* **WHAT YOU HAVE TO DO**
Provide only the number of lines below that hold "plate".

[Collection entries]
______________________________

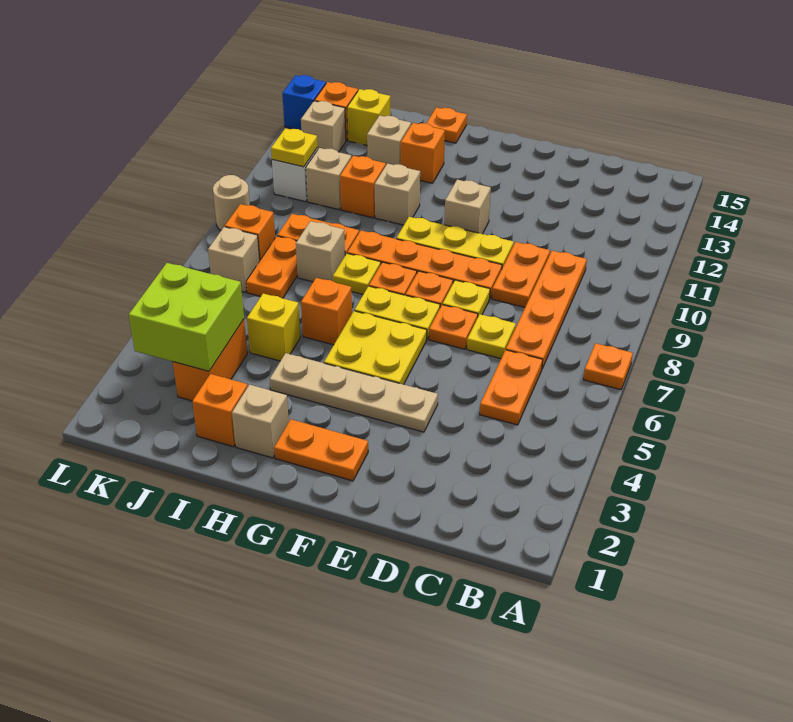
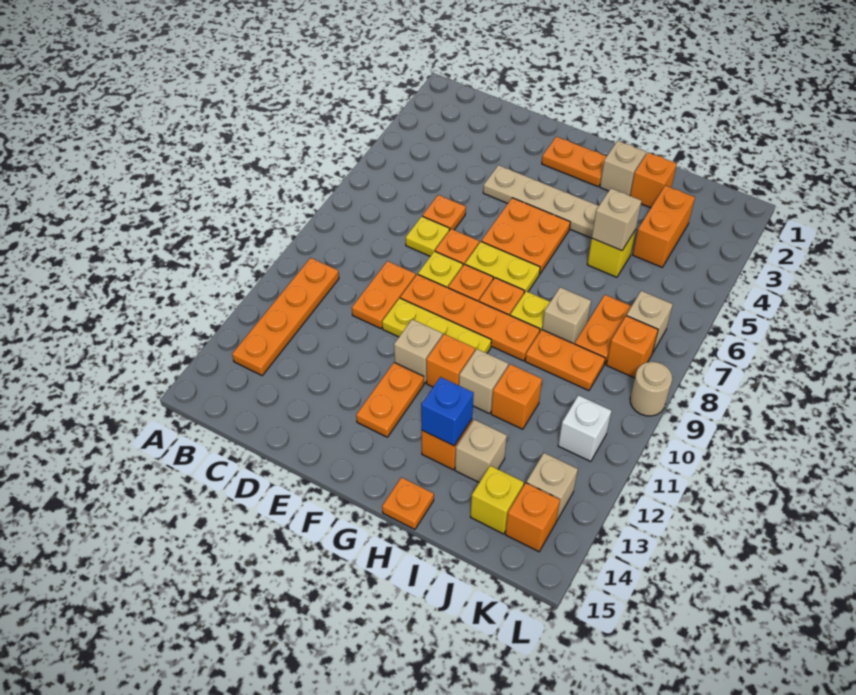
orange plate A7 level 1 -> orange plate D6 level 1
orange plate C5:C6 level 1 -> orange plate F12:F13 level 1
orange plate C7:C10 level 1 -> orange plate B10:B13 level 1
yellow plate F5:G6 level 1 -> orange plate F5:G6 level 1
orange brick H6 level 1 -> orange brick G11 level 1
lime brick J3:K4 level 2 -> none
tan brick J11 level 1 -> tan brick I5 level 2
yellow plate K11 level 2 -> none
blue brick L14 level 1 -> blue brick H13 level 2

______________________________

* **SOLUTION FOR THIS EXERCISE**
5